[WHAT YOU HAVE TO DO] All lines from the one containing "purple rectangle: (228, 697)" down to the one containing "brown star: (457, 1434) -> (540, 1288), moved", both ends included, are to be given again exactly; omit the rest of the listing below.

***** INPUT DATA

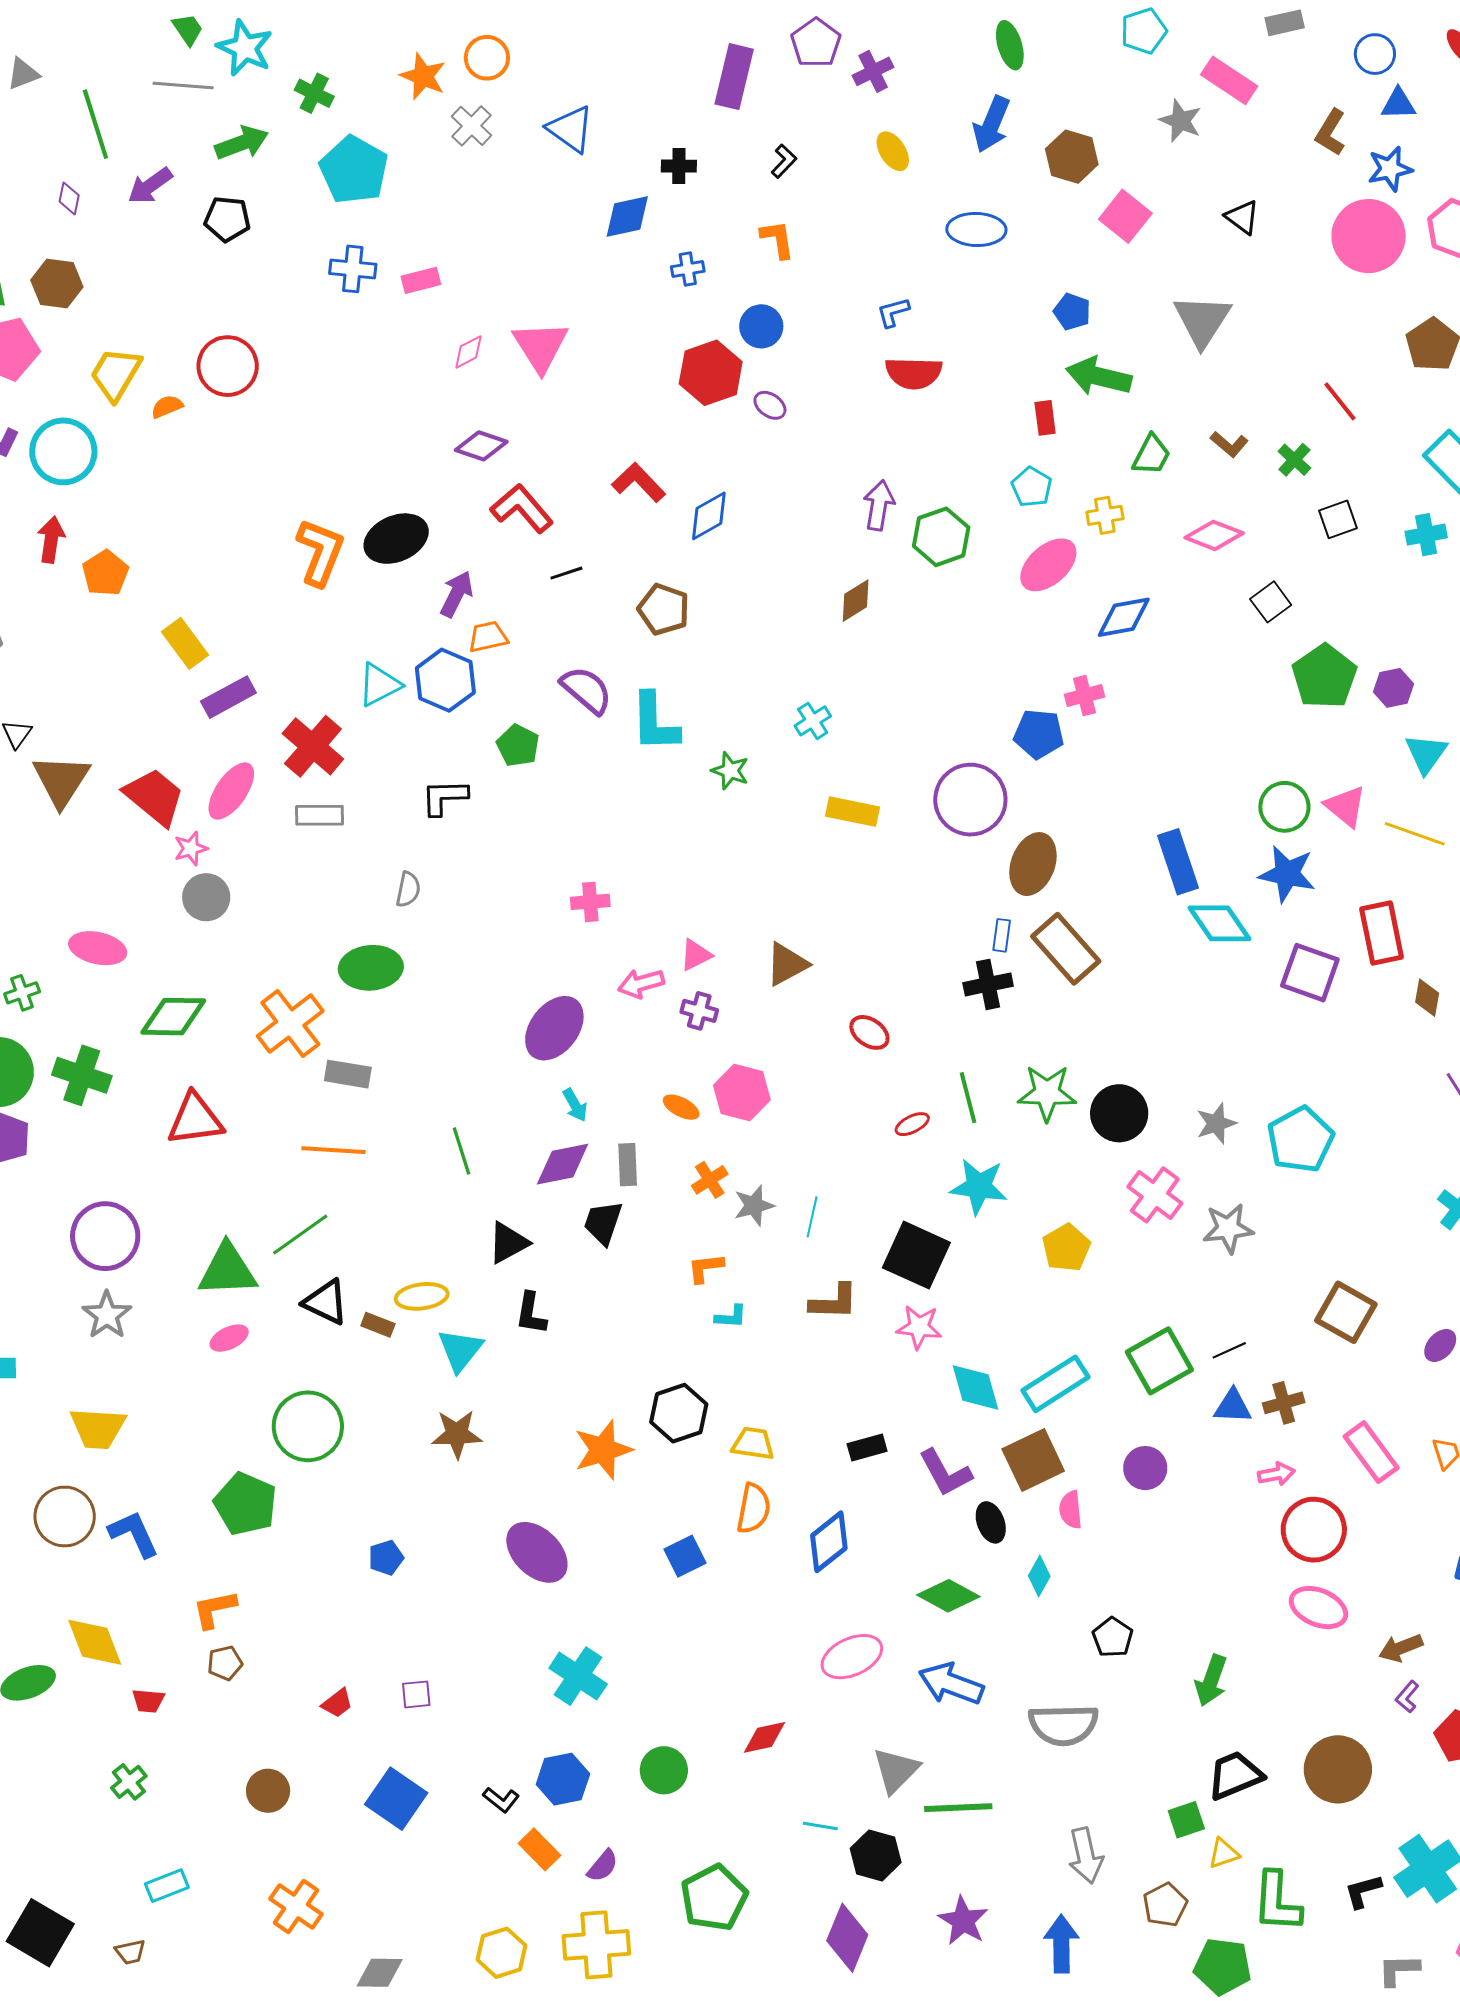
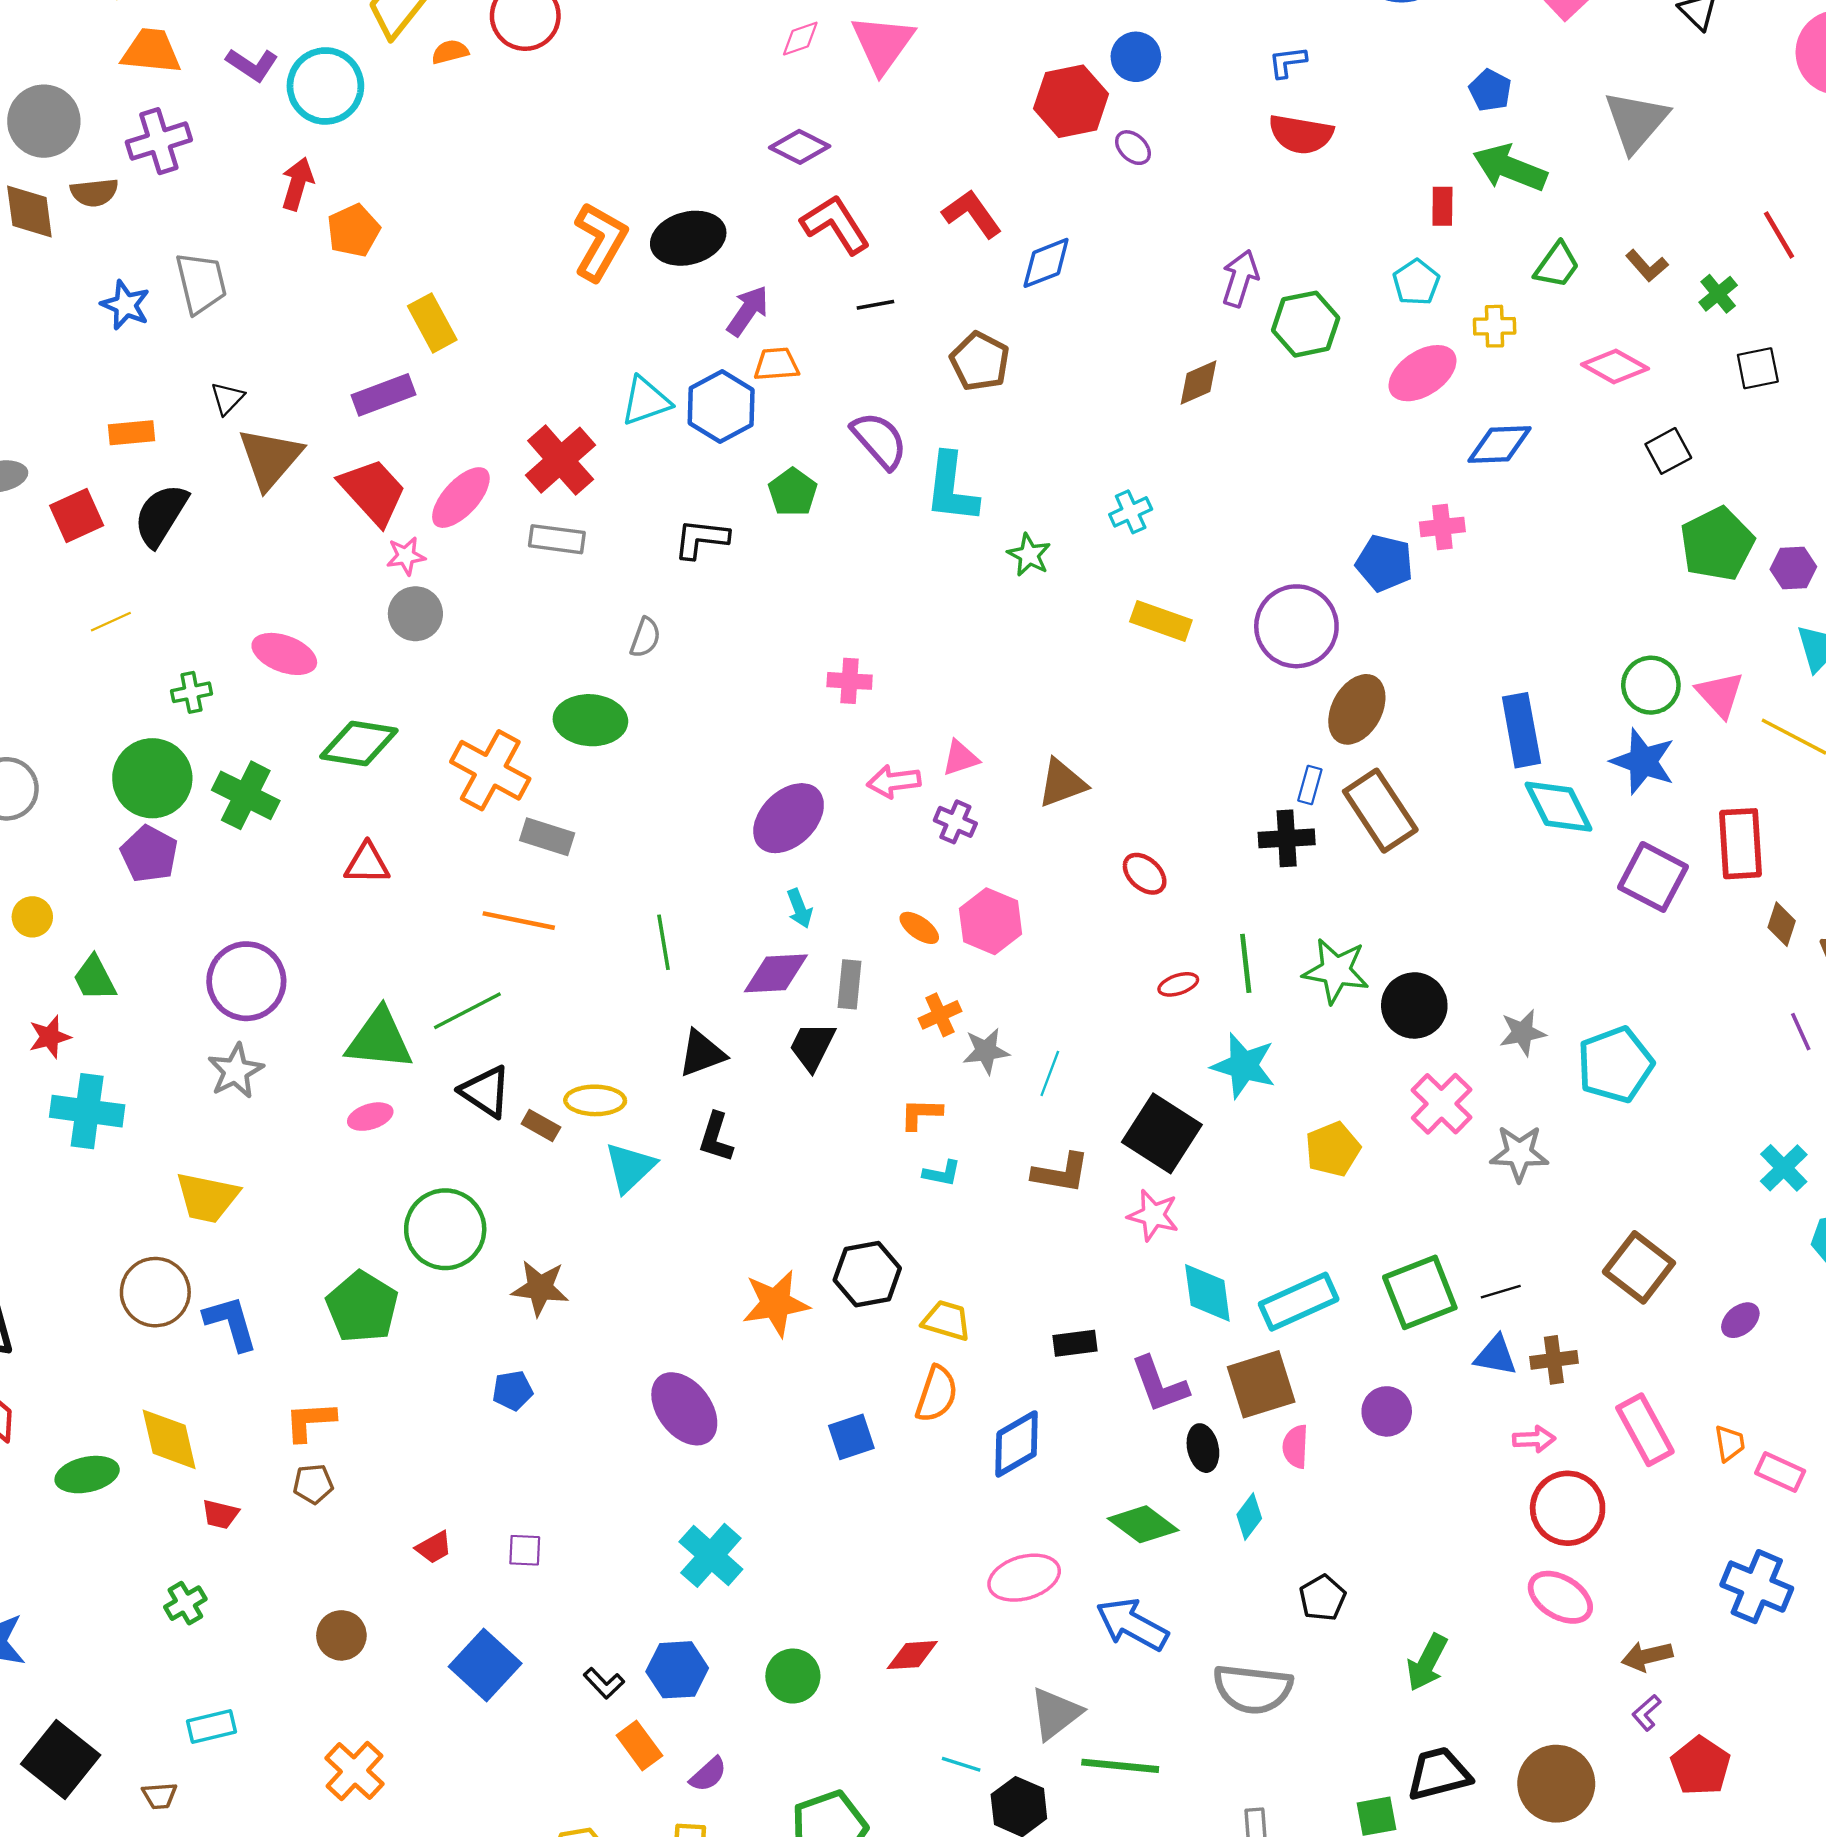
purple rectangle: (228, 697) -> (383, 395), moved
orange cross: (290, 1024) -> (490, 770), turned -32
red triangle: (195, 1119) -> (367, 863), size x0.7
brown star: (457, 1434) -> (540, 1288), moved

**********
***** INPUT DATA

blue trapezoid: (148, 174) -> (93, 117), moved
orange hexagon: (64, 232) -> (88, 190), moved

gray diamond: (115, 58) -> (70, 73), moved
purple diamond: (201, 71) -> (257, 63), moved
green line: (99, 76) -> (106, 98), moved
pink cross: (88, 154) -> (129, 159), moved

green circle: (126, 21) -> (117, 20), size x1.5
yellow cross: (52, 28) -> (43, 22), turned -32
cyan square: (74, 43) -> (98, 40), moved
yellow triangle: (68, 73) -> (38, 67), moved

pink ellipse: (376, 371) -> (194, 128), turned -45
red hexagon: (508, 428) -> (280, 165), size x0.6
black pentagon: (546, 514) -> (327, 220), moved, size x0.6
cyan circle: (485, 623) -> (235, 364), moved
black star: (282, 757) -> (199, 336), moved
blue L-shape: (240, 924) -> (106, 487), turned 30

**********
***** INPUT DATA

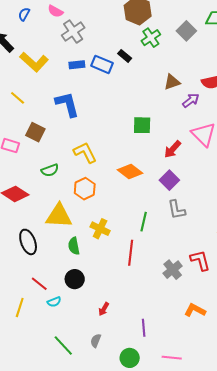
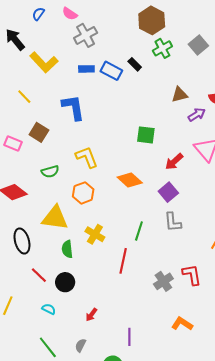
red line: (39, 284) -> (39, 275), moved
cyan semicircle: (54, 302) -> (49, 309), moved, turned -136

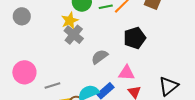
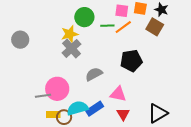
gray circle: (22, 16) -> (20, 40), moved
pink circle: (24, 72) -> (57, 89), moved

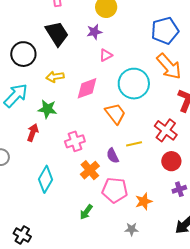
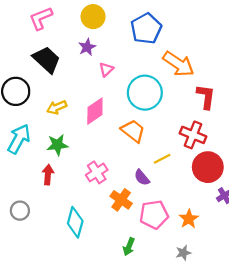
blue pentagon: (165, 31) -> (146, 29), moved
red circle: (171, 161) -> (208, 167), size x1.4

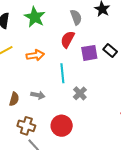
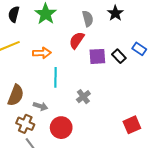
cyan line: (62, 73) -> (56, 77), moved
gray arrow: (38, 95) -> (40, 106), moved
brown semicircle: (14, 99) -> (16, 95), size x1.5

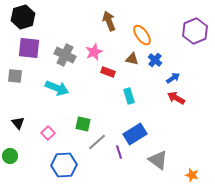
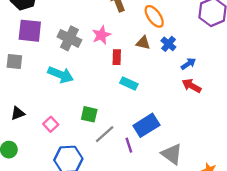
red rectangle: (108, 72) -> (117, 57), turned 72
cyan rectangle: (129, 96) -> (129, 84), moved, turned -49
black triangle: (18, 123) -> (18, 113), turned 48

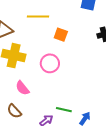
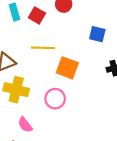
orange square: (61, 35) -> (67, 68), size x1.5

**********

[YOUR SOLUTION]
purple rectangle: (228, 697) -> (383, 395), moved
orange cross: (290, 1024) -> (490, 770), turned -32
red triangle: (195, 1119) -> (367, 863), size x0.7
brown star: (457, 1434) -> (540, 1288), moved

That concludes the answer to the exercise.